**What this task involves:** Produce as output only the lines below starting at the line with "D1: none -> LED orange (A EN, K BUF)" and continuing through the line with "R4: 30k (DAC, EN) -> 30k (BUF, DAC)", each one exactly as written.

**Excerpted data:**
-- Opening Marker --
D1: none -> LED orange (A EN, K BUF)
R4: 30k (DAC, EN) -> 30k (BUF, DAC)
-- Closing Marker --
-- Opening Marker --
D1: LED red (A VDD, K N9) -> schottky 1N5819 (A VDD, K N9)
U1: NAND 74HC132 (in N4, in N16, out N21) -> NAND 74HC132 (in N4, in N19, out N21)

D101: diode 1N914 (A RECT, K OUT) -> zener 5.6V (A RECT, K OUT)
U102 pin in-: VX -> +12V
-- Closing Marker --
**Written reply:**
D1: none -> LED orange (A EN, K BUF)
R4: 30k (DAC, EN) -> 30k (BUF, DAC)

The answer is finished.